● Data records
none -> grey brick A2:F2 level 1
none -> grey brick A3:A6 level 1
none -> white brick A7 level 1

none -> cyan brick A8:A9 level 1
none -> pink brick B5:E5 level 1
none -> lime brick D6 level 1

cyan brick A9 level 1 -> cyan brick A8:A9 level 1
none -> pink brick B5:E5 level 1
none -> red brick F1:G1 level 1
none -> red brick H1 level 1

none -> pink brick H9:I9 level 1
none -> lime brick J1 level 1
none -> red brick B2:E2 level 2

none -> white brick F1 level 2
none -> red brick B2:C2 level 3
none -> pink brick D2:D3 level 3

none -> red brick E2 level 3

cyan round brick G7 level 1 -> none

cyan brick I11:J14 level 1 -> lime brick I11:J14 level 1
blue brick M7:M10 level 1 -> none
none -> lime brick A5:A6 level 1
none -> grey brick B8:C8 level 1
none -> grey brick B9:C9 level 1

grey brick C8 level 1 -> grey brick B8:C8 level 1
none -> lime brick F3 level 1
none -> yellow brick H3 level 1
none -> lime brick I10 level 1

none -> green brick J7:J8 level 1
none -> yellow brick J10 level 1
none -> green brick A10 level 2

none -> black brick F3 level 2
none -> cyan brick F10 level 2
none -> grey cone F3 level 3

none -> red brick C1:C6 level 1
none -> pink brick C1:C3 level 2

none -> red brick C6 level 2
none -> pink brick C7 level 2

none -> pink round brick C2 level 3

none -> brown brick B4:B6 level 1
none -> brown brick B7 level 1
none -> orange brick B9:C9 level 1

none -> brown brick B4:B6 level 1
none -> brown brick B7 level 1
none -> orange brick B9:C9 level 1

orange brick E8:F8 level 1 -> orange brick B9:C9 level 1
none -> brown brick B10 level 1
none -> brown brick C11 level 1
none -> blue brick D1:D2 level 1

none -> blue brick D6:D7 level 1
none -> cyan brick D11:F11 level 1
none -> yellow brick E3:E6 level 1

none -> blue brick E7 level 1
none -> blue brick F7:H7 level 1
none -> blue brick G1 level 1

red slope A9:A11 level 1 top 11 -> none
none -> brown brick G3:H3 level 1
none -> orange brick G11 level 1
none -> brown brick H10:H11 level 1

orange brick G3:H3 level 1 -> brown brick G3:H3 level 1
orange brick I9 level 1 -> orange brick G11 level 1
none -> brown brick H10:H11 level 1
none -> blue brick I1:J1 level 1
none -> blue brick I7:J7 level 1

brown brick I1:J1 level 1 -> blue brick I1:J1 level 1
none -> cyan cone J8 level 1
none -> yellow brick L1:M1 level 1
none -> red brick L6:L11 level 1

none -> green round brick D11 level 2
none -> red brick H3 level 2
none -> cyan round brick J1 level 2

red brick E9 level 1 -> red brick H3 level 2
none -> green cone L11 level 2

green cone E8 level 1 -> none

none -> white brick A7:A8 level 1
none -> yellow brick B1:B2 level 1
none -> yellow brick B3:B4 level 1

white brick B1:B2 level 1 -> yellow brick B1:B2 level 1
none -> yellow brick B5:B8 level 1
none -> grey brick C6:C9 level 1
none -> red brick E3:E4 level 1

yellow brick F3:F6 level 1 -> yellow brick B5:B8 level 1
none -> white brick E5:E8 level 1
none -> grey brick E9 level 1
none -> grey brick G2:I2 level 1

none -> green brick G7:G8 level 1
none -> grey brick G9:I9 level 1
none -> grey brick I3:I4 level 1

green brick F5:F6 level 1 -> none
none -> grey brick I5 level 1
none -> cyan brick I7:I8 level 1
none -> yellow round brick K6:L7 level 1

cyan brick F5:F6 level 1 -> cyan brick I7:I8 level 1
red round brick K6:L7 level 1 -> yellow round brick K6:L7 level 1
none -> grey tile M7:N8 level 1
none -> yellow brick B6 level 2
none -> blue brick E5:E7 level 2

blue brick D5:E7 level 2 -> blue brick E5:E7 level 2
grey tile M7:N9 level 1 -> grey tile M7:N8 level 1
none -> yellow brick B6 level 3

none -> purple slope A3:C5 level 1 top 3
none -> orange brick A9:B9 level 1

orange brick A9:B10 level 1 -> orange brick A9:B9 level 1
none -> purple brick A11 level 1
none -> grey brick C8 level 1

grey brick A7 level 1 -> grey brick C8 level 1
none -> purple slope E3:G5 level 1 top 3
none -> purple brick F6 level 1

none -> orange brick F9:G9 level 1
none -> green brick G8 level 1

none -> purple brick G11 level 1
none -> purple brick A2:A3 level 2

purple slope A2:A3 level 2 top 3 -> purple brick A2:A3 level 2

● Task goal
What's needed is a word-for-word copy of the lines from the one holding "none -> yellow brick B6 level 3" through the final line of the data.

● Reply
none -> yellow brick B6 level 3

none -> purple slope A3:C5 level 1 top 3
none -> orange brick A9:B9 level 1

orange brick A9:B10 level 1 -> orange brick A9:B9 level 1
none -> purple brick A11 level 1
none -> grey brick C8 level 1

grey brick A7 level 1 -> grey brick C8 level 1
none -> purple slope E3:G5 level 1 top 3
none -> purple brick F6 level 1

none -> orange brick F9:G9 level 1
none -> green brick G8 level 1

none -> purple brick G11 level 1
none -> purple brick A2:A3 level 2

purple slope A2:A3 level 2 top 3 -> purple brick A2:A3 level 2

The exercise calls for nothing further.